Records contained in a dataset
::::
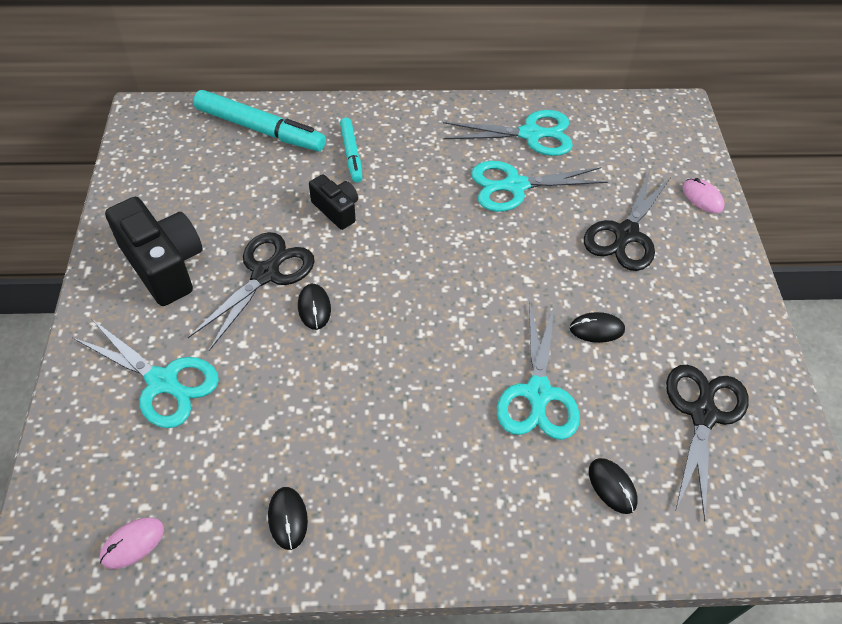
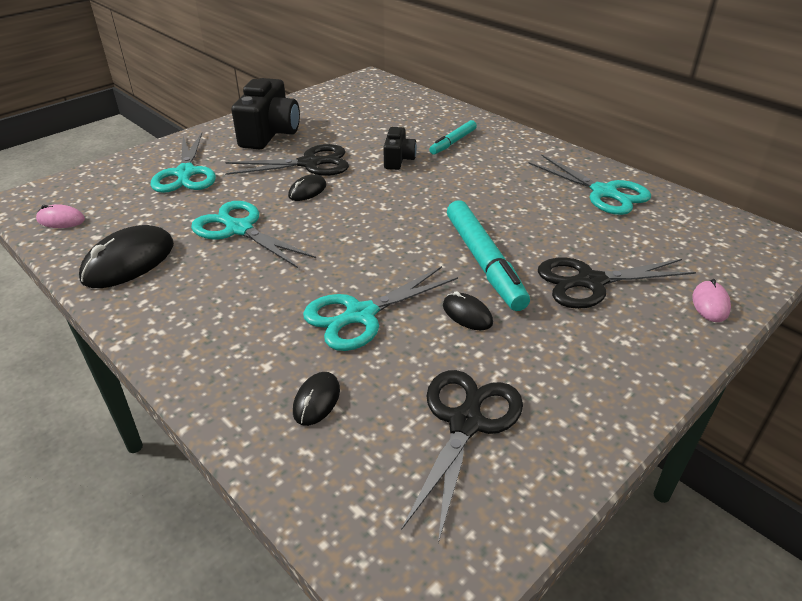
camera: 50 degrees right, 15 degrees down
(260, 129) = (418, 109): turquoise marker -> turquoise marker (484, 262)
(287, 518) = (129, 261): black mouse -> black mouse, size x1.87
(514, 186) = (541, 210): turquoise scissors -> turquoise scissors (238, 229)
(703, 413) = (466, 422): black scissors -> black scissors turned 45 degrees counterclockwise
::::
THE TASK> The result should be the same data as above, line for line, with the pictures gone.

RESPONSE AREA>
camera: 50 degrees right, 15 degrees down
(260, 129) = (418, 109): turquoise marker -> turquoise marker (484, 262)
(287, 518) = (129, 261): black mouse -> black mouse, size x1.87
(514, 186) = (541, 210): turquoise scissors -> turquoise scissors (238, 229)
(703, 413) = (466, 422): black scissors -> black scissors turned 45 degrees counterclockwise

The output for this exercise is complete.